Print exactly what appears from the line containing "Q1: NMOS AO3400" through the final line of the data below, pictures excluded.

**Exercise data**:
━━━━

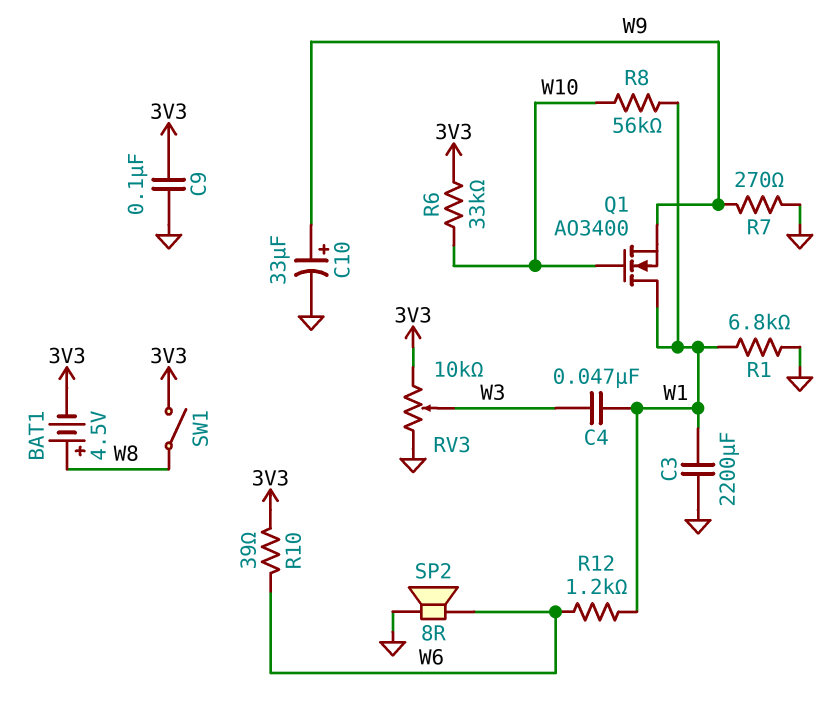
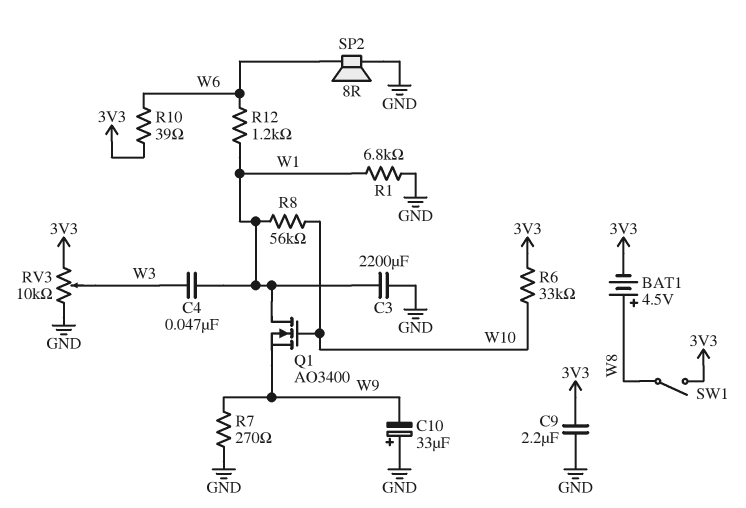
C9: 100nF (3V3, GND) -> 2.2uF (3V3, GND)
C10: 33uF (plus W9, minus GND) -> 33uF (plus GND, minus W9)

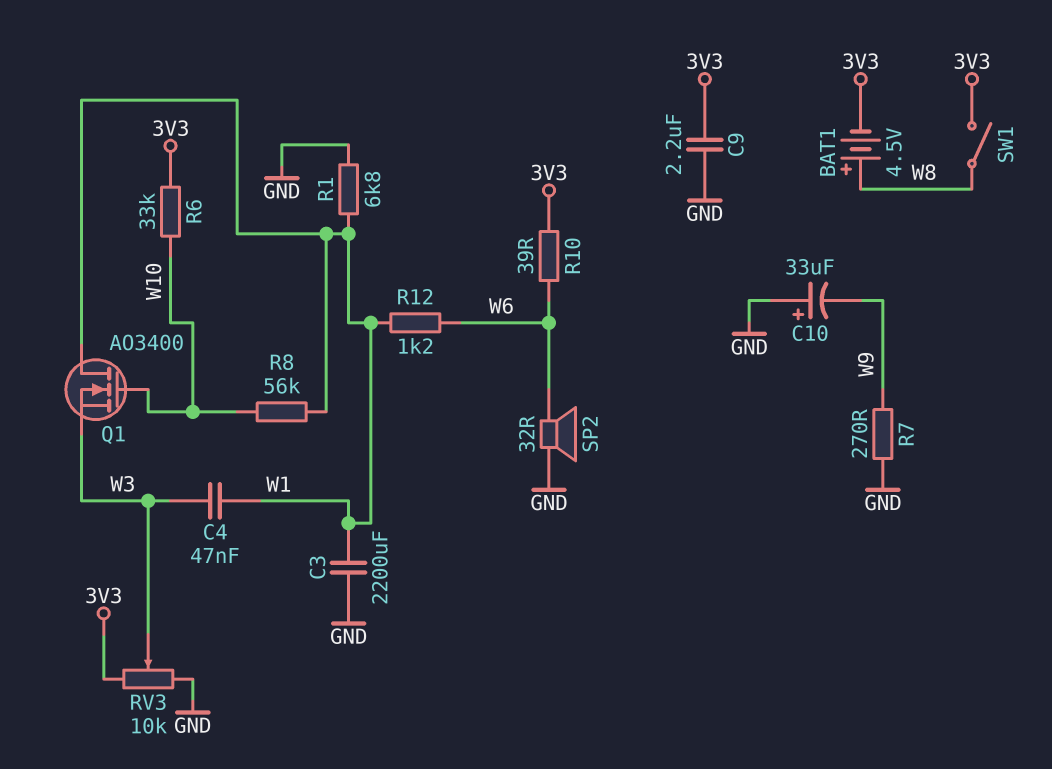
Q1: NMOS AO3400 (G W10, D W1, S W9) -> NMOS AO3400 (G W10, D W1, S W3)
SP2: speaker 8R (GND, W6) -> speaker 32R (GND, W6)

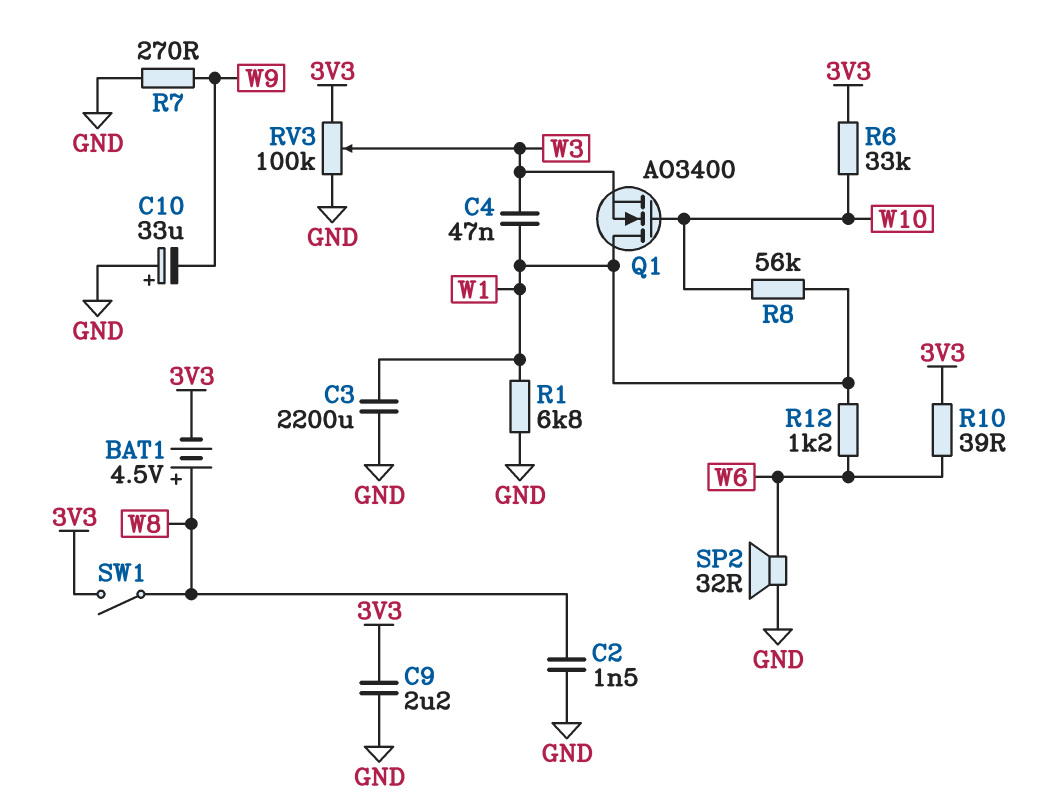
C2: none -> 1.5nF (GND, W8)
RV3: 10k (3V3, GND, wiper W3) -> 100k (3V3, GND, wiper W3)

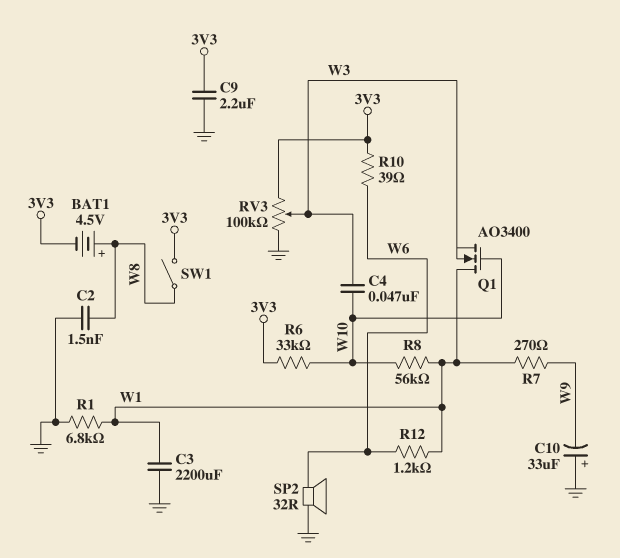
C4: 47nF (W1, W3) -> 47nF (W3, W10)
R7: 270 (GND, W9) -> 270 (W1, W9)

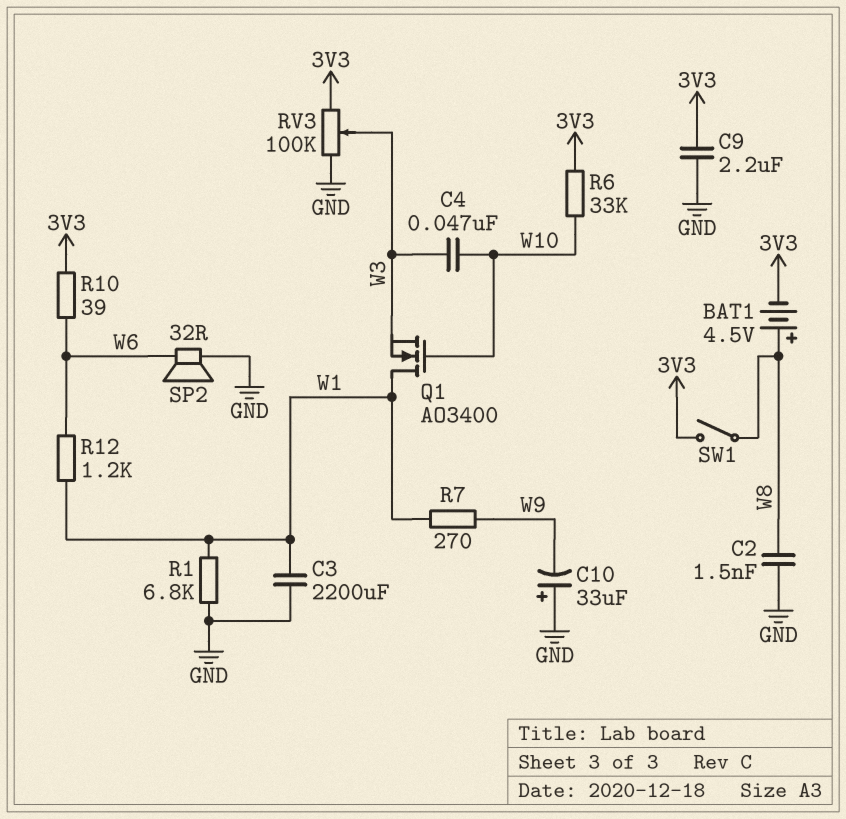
R8: 56k (W1, W10) -> none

━━━━

**Answer to the problem**:
Q1: NMOS AO3400 (G W10, D W1, S W9) -> NMOS AO3400 (G W10, D W1, S W3)
SP2: speaker 8R (GND, W6) -> speaker 32R (GND, W6)

C2: none -> 1.5nF (GND, W8)
RV3: 10k (3V3, GND, wiper W3) -> 100k (3V3, GND, wiper W3)

C4: 47nF (W1, W3) -> 47nF (W3, W10)
R7: 270 (GND, W9) -> 270 (W1, W9)

R8: 56k (W1, W10) -> none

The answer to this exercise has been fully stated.